* Data shown
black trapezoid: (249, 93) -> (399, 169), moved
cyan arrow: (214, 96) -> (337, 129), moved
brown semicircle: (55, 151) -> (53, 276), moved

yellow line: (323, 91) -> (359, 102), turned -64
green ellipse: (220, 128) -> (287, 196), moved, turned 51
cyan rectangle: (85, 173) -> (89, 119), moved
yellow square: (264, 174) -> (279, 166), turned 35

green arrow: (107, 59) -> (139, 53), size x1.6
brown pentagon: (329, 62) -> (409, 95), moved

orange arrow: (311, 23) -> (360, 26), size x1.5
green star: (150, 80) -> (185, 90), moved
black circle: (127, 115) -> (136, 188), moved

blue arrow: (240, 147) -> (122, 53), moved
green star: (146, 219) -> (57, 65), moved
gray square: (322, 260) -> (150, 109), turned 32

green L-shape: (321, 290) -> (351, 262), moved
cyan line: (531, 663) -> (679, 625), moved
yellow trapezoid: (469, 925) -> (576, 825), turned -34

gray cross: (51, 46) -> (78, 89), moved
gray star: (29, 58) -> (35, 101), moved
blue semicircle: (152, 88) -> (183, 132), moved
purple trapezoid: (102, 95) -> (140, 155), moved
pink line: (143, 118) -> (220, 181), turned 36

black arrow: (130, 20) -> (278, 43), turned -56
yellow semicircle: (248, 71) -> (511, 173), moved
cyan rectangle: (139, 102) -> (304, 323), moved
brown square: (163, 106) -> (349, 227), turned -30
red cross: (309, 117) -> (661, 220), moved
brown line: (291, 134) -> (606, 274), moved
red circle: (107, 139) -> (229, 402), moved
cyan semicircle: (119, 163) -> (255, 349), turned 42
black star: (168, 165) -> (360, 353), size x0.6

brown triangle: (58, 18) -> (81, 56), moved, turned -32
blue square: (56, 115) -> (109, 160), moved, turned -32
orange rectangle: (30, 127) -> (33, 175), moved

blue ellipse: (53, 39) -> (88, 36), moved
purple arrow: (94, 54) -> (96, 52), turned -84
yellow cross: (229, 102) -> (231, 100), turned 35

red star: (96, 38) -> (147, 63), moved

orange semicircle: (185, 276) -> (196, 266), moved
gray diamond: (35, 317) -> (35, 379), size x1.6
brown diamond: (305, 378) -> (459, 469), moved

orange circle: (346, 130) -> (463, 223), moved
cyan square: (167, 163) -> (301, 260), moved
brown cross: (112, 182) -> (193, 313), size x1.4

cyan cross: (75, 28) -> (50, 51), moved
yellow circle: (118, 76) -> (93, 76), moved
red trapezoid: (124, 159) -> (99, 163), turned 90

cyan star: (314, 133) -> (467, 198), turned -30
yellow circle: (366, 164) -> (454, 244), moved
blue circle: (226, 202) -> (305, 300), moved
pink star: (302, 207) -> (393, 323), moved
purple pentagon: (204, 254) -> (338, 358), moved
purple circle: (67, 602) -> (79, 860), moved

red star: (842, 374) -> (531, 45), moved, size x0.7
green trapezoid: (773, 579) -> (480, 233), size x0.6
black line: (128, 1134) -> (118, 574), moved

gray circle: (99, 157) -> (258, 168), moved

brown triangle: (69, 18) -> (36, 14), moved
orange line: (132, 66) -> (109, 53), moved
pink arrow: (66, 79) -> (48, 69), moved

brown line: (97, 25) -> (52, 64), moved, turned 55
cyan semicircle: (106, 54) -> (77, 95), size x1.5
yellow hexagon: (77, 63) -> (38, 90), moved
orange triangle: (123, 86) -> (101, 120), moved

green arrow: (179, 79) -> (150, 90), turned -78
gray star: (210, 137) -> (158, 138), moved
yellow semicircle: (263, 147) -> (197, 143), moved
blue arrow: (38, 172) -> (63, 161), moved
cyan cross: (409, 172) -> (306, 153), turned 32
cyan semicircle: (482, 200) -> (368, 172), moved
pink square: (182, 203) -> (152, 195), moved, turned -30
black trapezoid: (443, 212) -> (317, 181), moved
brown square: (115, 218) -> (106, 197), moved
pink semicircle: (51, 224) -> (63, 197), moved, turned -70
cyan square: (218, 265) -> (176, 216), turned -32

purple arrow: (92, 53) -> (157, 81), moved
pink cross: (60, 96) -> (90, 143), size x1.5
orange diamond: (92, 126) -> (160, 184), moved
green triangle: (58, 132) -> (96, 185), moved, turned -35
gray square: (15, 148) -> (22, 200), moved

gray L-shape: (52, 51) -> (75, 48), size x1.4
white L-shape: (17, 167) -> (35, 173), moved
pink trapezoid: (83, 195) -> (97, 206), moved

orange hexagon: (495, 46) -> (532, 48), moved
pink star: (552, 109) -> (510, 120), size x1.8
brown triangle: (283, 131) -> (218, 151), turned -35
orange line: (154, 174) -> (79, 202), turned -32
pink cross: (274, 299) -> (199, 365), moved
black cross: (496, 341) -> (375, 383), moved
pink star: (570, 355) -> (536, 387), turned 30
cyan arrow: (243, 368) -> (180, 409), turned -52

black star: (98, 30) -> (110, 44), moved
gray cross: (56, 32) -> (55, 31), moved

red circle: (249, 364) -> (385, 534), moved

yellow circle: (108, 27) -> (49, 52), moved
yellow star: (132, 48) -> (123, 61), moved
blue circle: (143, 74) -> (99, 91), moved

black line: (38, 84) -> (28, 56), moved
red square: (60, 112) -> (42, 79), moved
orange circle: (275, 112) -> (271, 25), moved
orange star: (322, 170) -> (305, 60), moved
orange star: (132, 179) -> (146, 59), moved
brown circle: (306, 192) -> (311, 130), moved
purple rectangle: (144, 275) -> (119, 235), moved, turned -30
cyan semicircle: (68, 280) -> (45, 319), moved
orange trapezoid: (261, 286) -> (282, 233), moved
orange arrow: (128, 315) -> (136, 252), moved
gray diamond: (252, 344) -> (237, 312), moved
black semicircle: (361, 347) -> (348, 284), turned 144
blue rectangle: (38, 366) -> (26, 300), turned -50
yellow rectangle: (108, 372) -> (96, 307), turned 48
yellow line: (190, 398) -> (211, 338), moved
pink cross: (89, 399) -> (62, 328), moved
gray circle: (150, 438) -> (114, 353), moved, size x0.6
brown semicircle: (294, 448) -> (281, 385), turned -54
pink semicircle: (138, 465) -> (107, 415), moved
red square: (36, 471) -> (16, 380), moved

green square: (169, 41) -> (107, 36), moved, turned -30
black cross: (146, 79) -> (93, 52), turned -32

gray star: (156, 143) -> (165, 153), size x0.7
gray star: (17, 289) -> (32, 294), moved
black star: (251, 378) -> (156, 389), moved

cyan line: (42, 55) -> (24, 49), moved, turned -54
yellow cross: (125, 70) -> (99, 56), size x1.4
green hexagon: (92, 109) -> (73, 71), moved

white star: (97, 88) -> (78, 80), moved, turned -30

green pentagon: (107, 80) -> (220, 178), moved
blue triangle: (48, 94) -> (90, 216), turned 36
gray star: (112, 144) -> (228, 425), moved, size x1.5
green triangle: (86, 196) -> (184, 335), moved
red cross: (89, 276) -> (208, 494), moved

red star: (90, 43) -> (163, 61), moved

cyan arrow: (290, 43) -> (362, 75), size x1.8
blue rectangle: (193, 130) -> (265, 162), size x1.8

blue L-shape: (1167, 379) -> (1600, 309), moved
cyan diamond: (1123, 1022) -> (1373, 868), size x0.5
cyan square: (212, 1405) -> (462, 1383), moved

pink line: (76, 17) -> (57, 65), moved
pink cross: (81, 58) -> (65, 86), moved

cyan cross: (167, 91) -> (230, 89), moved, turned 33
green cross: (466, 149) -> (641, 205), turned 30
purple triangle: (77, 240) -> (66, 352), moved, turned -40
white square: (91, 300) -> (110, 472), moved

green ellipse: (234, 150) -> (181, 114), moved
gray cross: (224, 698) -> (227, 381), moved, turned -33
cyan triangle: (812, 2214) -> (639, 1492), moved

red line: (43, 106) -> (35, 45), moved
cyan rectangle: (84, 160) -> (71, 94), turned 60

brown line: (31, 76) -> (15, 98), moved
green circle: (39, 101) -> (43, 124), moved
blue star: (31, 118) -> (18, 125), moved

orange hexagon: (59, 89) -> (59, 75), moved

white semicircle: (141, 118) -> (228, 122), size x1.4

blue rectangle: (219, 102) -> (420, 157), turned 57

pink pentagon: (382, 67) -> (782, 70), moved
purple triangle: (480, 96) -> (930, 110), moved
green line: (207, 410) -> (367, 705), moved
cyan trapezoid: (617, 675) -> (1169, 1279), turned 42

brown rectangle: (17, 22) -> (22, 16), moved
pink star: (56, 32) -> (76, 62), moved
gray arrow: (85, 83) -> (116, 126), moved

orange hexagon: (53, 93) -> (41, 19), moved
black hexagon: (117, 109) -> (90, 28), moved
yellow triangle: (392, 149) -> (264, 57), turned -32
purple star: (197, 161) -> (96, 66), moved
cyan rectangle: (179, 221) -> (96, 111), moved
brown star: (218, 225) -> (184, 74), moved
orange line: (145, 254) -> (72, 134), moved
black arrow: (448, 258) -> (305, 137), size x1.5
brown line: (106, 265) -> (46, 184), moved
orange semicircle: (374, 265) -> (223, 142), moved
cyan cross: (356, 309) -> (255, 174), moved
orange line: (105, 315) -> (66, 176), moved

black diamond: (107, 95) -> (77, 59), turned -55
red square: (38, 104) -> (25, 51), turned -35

* About this task
Taking the records above, retype every line from the one with "gray diamond: (252, 344) -> (237, 312), moved" down to the one with "pink pentagon: (382, 67) -> (782, 70), moved", exactly and with nothing else.

* Expected answer
gray diamond: (252, 344) -> (237, 312), moved
black semicircle: (361, 347) -> (348, 284), turned 144
blue rectangle: (38, 366) -> (26, 300), turned -50
yellow rectangle: (108, 372) -> (96, 307), turned 48
yellow line: (190, 398) -> (211, 338), moved
pink cross: (89, 399) -> (62, 328), moved
gray circle: (150, 438) -> (114, 353), moved, size x0.6
brown semicircle: (294, 448) -> (281, 385), turned -54
pink semicircle: (138, 465) -> (107, 415), moved
red square: (36, 471) -> (16, 380), moved

green square: (169, 41) -> (107, 36), moved, turned -30
black cross: (146, 79) -> (93, 52), turned -32

gray star: (156, 143) -> (165, 153), size x0.7
gray star: (17, 289) -> (32, 294), moved
black star: (251, 378) -> (156, 389), moved

cyan line: (42, 55) -> (24, 49), moved, turned -54
yellow cross: (125, 70) -> (99, 56), size x1.4
green hexagon: (92, 109) -> (73, 71), moved

white star: (97, 88) -> (78, 80), moved, turned -30

green pentagon: (107, 80) -> (220, 178), moved
blue triangle: (48, 94) -> (90, 216), turned 36
gray star: (112, 144) -> (228, 425), moved, size x1.5
green triangle: (86, 196) -> (184, 335), moved
red cross: (89, 276) -> (208, 494), moved

red star: (90, 43) -> (163, 61), moved

cyan arrow: (290, 43) -> (362, 75), size x1.8
blue rectangle: (193, 130) -> (265, 162), size x1.8

blue L-shape: (1167, 379) -> (1600, 309), moved
cyan diamond: (1123, 1022) -> (1373, 868), size x0.5
cyan square: (212, 1405) -> (462, 1383), moved

pink line: (76, 17) -> (57, 65), moved
pink cross: (81, 58) -> (65, 86), moved

cyan cross: (167, 91) -> (230, 89), moved, turned 33
green cross: (466, 149) -> (641, 205), turned 30
purple triangle: (77, 240) -> (66, 352), moved, turned -40
white square: (91, 300) -> (110, 472), moved

green ellipse: (234, 150) -> (181, 114), moved
gray cross: (224, 698) -> (227, 381), moved, turned -33
cyan triangle: (812, 2214) -> (639, 1492), moved

red line: (43, 106) -> (35, 45), moved
cyan rectangle: (84, 160) -> (71, 94), turned 60

brown line: (31, 76) -> (15, 98), moved
green circle: (39, 101) -> (43, 124), moved
blue star: (31, 118) -> (18, 125), moved

orange hexagon: (59, 89) -> (59, 75), moved

white semicircle: (141, 118) -> (228, 122), size x1.4

blue rectangle: (219, 102) -> (420, 157), turned 57

pink pentagon: (382, 67) -> (782, 70), moved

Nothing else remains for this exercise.